§ Task instructions
Would you please set down the entries below exactly as shown?

§ Data for analysis
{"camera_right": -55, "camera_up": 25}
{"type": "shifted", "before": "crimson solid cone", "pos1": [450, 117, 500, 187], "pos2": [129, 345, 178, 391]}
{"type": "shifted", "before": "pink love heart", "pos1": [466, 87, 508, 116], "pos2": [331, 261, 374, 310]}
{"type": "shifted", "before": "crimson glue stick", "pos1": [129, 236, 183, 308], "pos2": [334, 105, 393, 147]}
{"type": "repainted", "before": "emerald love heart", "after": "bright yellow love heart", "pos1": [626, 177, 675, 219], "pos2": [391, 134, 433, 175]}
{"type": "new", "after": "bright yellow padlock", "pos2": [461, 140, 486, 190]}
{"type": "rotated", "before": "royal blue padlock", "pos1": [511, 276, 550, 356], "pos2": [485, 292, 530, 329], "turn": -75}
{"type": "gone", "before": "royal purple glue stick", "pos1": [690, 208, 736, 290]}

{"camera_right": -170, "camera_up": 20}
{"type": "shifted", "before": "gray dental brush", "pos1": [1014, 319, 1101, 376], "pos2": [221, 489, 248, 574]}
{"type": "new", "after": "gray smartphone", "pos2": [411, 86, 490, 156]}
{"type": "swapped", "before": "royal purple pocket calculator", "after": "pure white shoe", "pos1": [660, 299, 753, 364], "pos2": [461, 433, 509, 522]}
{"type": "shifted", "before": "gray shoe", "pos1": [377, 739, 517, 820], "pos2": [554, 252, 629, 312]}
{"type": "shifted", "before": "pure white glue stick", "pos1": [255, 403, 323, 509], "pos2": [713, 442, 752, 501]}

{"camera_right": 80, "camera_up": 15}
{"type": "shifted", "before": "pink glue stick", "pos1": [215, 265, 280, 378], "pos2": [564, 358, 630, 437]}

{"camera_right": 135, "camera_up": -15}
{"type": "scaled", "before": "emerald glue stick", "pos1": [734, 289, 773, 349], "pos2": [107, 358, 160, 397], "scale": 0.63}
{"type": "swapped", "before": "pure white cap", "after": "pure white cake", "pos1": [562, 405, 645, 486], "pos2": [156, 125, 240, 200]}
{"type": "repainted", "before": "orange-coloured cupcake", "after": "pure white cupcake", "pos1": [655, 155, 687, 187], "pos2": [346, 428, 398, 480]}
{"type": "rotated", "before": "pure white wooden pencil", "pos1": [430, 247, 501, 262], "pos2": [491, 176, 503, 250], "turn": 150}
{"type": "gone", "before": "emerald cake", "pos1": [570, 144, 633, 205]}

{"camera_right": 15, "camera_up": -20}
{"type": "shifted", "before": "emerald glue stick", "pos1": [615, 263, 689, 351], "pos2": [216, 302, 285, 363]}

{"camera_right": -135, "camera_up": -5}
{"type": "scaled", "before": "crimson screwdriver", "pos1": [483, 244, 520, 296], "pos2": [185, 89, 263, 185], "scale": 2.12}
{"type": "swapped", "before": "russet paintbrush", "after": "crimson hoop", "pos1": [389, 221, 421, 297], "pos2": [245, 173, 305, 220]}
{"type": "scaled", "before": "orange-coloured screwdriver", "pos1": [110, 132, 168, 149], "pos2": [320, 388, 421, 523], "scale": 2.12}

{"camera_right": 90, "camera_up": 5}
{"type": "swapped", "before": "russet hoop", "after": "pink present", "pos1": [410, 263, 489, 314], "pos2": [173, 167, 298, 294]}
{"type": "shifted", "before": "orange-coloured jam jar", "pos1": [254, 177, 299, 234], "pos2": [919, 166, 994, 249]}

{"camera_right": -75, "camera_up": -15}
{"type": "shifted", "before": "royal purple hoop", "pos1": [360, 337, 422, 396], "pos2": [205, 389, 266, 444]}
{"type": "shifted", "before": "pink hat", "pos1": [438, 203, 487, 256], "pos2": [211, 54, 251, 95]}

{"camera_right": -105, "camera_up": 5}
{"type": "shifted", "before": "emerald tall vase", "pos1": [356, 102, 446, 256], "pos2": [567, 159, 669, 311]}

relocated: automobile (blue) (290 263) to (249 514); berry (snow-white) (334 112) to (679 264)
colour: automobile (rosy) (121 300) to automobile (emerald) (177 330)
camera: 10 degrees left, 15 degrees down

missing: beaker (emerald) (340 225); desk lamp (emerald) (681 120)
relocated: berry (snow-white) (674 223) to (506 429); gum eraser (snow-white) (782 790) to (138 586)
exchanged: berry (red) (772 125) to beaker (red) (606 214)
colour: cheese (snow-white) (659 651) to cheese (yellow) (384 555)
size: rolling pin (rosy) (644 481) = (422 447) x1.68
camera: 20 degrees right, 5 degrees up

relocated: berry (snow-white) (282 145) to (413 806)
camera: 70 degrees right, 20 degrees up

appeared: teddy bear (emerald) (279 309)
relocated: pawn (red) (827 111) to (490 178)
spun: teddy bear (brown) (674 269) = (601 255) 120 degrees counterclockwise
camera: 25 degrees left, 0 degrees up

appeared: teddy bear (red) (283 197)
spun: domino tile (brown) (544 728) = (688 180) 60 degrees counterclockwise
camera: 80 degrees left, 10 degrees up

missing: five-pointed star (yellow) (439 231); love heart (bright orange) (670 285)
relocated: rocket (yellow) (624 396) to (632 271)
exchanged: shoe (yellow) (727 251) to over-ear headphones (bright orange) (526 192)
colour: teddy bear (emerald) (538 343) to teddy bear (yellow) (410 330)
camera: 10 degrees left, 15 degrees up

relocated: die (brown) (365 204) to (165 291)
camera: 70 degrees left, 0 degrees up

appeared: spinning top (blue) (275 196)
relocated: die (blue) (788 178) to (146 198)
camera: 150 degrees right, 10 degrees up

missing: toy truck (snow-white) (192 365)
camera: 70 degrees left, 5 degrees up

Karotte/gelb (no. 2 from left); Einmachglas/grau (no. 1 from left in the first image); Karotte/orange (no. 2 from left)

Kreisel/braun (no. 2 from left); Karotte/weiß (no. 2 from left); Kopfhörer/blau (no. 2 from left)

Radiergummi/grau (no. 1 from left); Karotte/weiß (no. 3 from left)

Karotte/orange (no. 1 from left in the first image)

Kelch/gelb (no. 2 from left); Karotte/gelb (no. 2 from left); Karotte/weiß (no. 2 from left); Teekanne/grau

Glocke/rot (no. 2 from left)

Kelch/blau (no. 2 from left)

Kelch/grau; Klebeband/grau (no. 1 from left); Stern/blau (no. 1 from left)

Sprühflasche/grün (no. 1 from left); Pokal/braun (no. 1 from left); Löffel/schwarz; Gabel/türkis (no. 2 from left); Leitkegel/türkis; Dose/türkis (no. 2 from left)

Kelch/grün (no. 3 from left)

§ Result of this task
{"camera_right": -55, "camera_up": 25}
{"type": "shifted", "before": "crimson solid cone", "pos1": [450, 117, 500, 187], "pos2": [129, 345, 178, 391]}
{"type": "shifted", "before": "pink love heart", "pos1": [466, 87, 508, 116], "pos2": [331, 261, 374, 310]}
{"type": "shifted", "before": "crimson glue stick", "pos1": [129, 236, 183, 308], "pos2": [334, 105, 393, 147]}
{"type": "repainted", "before": "emerald love heart", "after": "bright yellow love heart", "pos1": [626, 177, 675, 219], "pos2": [391, 134, 433, 175]}
{"type": "new", "after": "bright yellow padlock", "pos2": [461, 140, 486, 190]}
{"type": "rotated", "before": "royal blue padlock", "pos1": [511, 276, 550, 356], "pos2": [485, 292, 530, 329], "turn": -75}
{"type": "gone", "before": "royal purple glue stick", "pos1": [690, 208, 736, 290]}

{"camera_right": -170, "camera_up": 20}
{"type": "shifted", "before": "gray dental brush", "pos1": [1014, 319, 1101, 376], "pos2": [221, 489, 248, 574]}
{"type": "new", "after": "gray smartphone", "pos2": [411, 86, 490, 156]}
{"type": "swapped", "before": "royal purple pocket calculator", "after": "pure white shoe", "pos1": [660, 299, 753, 364], "pos2": [461, 433, 509, 522]}
{"type": "shifted", "before": "gray shoe", "pos1": [377, 739, 517, 820], "pos2": [554, 252, 629, 312]}
{"type": "shifted", "before": "pure white glue stick", "pos1": [255, 403, 323, 509], "pos2": [713, 442, 752, 501]}

{"camera_right": 80, "camera_up": 15}
{"type": "shifted", "before": "pink glue stick", "pos1": [215, 265, 280, 378], "pos2": [564, 358, 630, 437]}

{"camera_right": 135, "camera_up": -15}
{"type": "scaled", "before": "emerald glue stick", "pos1": [734, 289, 773, 349], "pos2": [107, 358, 160, 397], "scale": 0.63}
{"type": "swapped", "before": "pure white cap", "after": "pure white cake", "pos1": [562, 405, 645, 486], "pos2": [156, 125, 240, 200]}
{"type": "repainted", "before": "orange-coloured cupcake", "after": "pure white cupcake", "pos1": [655, 155, 687, 187], "pos2": [346, 428, 398, 480]}
{"type": "rotated", "before": "pure white wooden pencil", "pos1": [430, 247, 501, 262], "pos2": [491, 176, 503, 250], "turn": 150}
{"type": "gone", "before": "emerald cake", "pos1": [570, 144, 633, 205]}

{"camera_right": 15, "camera_up": -20}
{"type": "shifted", "before": "emerald glue stick", "pos1": [615, 263, 689, 351], "pos2": [216, 302, 285, 363]}

{"camera_right": -135, "camera_up": -5}
{"type": "scaled", "before": "crimson screwdriver", "pos1": [483, 244, 520, 296], "pos2": [185, 89, 263, 185], "scale": 2.12}
{"type": "swapped", "before": "russet paintbrush", "after": "crimson hoop", "pos1": [389, 221, 421, 297], "pos2": [245, 173, 305, 220]}
{"type": "scaled", "before": "orange-coloured screwdriver", "pos1": [110, 132, 168, 149], "pos2": [320, 388, 421, 523], "scale": 2.12}

{"camera_right": 90, "camera_up": 5}
{"type": "swapped", "before": "russet hoop", "after": "pink present", "pos1": [410, 263, 489, 314], "pos2": [173, 167, 298, 294]}
{"type": "shifted", "before": "orange-coloured jam jar", "pos1": [254, 177, 299, 234], "pos2": [919, 166, 994, 249]}

{"camera_right": -75, "camera_up": -15}
{"type": "shifted", "before": "royal purple hoop", "pos1": [360, 337, 422, 396], "pos2": [205, 389, 266, 444]}
{"type": "shifted", "before": "pink hat", "pos1": [438, 203, 487, 256], "pos2": [211, 54, 251, 95]}

{"camera_right": -105, "camera_up": 5}
{"type": "shifted", "before": "emerald tall vase", "pos1": [356, 102, 446, 256], "pos2": [567, 159, 669, 311]}

relocated: automobile (blue) (290 263) to (249 514); berry (snow-white) (334 112) to (679 264)
colour: automobile (rosy) (121 300) to automobile (emerald) (177 330)
camera: 10 degrees left, 15 degrees down

missing: beaker (emerald) (340 225); desk lamp (emerald) (681 120)
relocated: berry (snow-white) (674 223) to (506 429); gum eraser (snow-white) (782 790) to (138 586)
exchanged: berry (red) (772 125) to beaker (red) (606 214)
colour: cheese (snow-white) (659 651) to cheese (yellow) (384 555)
size: rolling pin (rosy) (644 481) = (422 447) x1.68
camera: 20 degrees right, 5 degrees up

relocated: berry (snow-white) (282 145) to (413 806)
camera: 70 degrees right, 20 degrees up

appeared: teddy bear (emerald) (279 309)
relocated: pawn (red) (827 111) to (490 178)
spun: teddy bear (brown) (674 269) = (601 255) 120 degrees counterclockwise
camera: 25 degrees left, 0 degrees up

appeared: teddy bear (red) (283 197)
spun: domino tile (brown) (544 728) = (688 180) 60 degrees counterclockwise
camera: 80 degrees left, 10 degrees up

missing: five-pointed star (yellow) (439 231); love heart (bright orange) (670 285)
relocated: rocket (yellow) (624 396) to (632 271)
exchanged: shoe (yellow) (727 251) to over-ear headphones (bright orange) (526 192)
colour: teddy bear (emerald) (538 343) to teddy bear (yellow) (410 330)
camera: 10 degrees left, 15 degrees up

relocated: die (brown) (365 204) to (165 291)
camera: 70 degrees left, 0 degrees up

appeared: spinning top (blue) (275 196)
relocated: die (blue) (788 178) to (146 198)
camera: 150 degrees right, 10 degrees up

missing: toy truck (snow-white) (192 365)
camera: 70 degrees left, 5 degrees up

Karotte/gelb (no. 2 from left); Einmachglas/grau (no. 1 from left in the first image); Karotte/orange (no. 2 from left)

Kreisel/braun (no. 2 from left); Karotte/weiß (no. 2 from left); Kopfhörer/blau (no. 2 from left)

Radiergummi/grau (no. 1 from left); Karotte/weiß (no. 3 from left)

Karotte/orange (no. 1 from left in the first image)

Kelch/gelb (no. 2 from left); Karotte/gelb (no. 2 from left); Karotte/weiß (no. 2 from left); Teekanne/grau

Glocke/rot (no. 2 from left)

Kelch/blau (no. 2 from left)

Kelch/grau; Klebeband/grau (no. 1 from left); Stern/blau (no. 1 from left)

Sprühflasche/grün (no. 1 from left); Pokal/braun (no. 1 from left); Löffel/schwarz; Gabel/türkis (no. 2 from left); Leitkegel/türkis; Dose/türkis (no. 2 from left)

Kelch/grün (no. 3 from left)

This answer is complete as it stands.